Work request:
Take the lines below beginning at the line that has "RFID2 pin MOSI: D11 -> D6" and stopping after the line that has "IMU pin SCL: D12 -> A5", and print them exactly as they are, with no other lines.

Entries provided:

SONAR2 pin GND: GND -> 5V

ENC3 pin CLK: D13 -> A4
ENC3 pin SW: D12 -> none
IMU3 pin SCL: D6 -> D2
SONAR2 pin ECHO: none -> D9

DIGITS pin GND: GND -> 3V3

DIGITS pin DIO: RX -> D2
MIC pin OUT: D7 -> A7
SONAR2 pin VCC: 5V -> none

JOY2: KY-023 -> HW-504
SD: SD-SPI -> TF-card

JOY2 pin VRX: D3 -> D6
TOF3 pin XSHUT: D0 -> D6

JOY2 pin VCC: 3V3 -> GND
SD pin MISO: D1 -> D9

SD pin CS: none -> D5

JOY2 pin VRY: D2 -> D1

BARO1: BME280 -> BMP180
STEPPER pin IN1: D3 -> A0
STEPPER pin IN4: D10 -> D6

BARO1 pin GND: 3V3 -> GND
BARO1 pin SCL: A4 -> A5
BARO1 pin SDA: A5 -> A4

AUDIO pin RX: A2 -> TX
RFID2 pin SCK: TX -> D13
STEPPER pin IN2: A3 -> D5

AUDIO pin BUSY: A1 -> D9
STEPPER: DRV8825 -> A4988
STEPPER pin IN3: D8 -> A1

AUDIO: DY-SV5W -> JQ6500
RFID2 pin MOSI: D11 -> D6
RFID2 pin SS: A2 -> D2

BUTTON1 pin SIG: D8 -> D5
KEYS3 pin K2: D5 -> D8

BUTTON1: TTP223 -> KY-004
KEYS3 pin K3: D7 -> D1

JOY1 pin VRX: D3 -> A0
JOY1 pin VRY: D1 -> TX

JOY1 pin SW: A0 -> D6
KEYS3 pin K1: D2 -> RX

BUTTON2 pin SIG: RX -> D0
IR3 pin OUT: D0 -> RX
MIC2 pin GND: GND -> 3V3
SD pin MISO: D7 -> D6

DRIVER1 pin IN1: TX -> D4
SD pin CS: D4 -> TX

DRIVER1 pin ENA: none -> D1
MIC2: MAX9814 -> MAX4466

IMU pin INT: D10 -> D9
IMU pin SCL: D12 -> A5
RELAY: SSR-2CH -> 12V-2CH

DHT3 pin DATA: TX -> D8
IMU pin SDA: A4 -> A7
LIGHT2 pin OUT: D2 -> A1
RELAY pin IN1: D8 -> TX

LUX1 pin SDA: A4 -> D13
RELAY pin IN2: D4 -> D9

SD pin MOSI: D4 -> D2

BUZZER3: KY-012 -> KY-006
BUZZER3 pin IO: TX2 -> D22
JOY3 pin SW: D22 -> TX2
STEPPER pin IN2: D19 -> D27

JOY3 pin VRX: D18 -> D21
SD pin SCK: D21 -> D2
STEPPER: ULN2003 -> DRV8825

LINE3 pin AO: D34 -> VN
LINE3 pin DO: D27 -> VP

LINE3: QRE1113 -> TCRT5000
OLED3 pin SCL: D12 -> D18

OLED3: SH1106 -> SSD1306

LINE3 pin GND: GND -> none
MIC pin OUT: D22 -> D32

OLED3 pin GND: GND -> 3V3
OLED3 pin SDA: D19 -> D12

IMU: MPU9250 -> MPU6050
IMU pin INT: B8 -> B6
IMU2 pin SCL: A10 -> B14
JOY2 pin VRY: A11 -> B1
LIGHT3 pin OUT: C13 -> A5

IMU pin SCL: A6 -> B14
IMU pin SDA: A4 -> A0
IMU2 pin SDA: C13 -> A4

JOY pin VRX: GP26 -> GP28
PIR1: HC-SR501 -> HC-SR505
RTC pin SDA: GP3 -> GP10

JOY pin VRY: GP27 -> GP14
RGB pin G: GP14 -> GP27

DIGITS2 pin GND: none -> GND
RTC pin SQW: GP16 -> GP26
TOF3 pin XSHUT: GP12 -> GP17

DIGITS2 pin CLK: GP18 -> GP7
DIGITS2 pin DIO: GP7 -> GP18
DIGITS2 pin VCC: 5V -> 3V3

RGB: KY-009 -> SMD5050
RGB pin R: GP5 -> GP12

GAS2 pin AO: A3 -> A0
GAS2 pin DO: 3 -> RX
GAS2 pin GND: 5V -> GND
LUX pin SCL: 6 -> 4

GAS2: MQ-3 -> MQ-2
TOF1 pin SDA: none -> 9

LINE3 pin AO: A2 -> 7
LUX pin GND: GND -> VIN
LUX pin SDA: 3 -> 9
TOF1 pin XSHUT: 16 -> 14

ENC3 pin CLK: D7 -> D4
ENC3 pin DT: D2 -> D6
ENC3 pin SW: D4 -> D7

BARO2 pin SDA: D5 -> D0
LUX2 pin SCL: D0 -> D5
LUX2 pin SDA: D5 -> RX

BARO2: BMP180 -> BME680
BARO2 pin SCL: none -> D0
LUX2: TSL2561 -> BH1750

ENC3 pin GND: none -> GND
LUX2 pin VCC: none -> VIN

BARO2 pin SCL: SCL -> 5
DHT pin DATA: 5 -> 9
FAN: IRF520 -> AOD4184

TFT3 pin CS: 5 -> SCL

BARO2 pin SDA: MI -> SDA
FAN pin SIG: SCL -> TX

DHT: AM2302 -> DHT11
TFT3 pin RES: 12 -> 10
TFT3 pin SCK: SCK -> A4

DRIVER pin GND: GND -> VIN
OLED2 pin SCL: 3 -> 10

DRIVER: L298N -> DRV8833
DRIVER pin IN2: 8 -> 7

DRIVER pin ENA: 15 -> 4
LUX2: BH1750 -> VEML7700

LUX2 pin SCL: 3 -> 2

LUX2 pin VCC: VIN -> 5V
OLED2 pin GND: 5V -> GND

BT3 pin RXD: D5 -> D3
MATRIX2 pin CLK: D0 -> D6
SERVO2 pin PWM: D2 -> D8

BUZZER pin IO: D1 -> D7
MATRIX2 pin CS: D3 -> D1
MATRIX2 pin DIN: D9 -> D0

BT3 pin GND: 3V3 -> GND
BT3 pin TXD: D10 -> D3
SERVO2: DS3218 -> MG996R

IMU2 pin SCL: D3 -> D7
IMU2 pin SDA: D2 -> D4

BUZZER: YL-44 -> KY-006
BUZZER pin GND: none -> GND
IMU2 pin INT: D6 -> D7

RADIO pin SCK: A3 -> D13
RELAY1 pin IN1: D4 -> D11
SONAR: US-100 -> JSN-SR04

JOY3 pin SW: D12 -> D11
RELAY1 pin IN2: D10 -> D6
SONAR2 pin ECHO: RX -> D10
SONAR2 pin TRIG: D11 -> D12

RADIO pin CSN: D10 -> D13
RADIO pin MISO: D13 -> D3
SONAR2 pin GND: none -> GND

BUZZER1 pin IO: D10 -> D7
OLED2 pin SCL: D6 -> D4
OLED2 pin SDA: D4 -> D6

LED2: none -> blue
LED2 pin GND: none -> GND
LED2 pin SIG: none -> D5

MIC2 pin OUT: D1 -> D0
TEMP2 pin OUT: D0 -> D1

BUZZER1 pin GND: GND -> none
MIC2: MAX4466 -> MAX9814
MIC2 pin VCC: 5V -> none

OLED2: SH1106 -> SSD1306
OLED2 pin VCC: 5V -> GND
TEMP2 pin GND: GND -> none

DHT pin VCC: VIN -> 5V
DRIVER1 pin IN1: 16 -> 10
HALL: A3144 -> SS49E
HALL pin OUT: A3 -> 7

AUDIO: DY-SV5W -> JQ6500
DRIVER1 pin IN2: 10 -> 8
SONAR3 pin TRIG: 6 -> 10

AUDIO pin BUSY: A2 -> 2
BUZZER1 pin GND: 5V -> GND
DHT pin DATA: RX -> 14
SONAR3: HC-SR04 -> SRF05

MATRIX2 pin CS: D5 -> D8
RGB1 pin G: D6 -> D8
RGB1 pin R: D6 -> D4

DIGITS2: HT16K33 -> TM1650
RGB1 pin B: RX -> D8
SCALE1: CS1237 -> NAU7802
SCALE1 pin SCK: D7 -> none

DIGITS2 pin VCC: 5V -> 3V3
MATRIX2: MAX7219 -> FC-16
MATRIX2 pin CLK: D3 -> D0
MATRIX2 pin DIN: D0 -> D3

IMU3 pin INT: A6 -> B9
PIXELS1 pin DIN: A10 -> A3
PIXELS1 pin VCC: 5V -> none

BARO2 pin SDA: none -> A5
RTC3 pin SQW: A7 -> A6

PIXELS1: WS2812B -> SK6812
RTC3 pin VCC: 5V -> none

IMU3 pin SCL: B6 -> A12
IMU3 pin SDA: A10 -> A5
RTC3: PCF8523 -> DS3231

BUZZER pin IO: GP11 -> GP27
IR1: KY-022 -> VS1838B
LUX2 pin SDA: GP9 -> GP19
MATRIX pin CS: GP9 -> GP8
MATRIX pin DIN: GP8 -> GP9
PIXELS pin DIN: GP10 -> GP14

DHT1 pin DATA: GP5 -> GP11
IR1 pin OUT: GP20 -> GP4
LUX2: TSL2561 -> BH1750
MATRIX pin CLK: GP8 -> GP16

Written response:
RFID2 pin MOSI: D11 -> D6
RFID2 pin SS: A2 -> D2

BUTTON1 pin SIG: D8 -> D5
KEYS3 pin K2: D5 -> D8

BUTTON1: TTP223 -> KY-004
KEYS3 pin K3: D7 -> D1

JOY1 pin VRX: D3 -> A0
JOY1 pin VRY: D1 -> TX

JOY1 pin SW: A0 -> D6
KEYS3 pin K1: D2 -> RX

BUTTON2 pin SIG: RX -> D0
IR3 pin OUT: D0 -> RX
MIC2 pin GND: GND -> 3V3
SD pin MISO: D7 -> D6

DRIVER1 pin IN1: TX -> D4
SD pin CS: D4 -> TX

DRIVER1 pin ENA: none -> D1
MIC2: MAX9814 -> MAX4466

IMU pin INT: D10 -> D9
IMU pin SCL: D12 -> A5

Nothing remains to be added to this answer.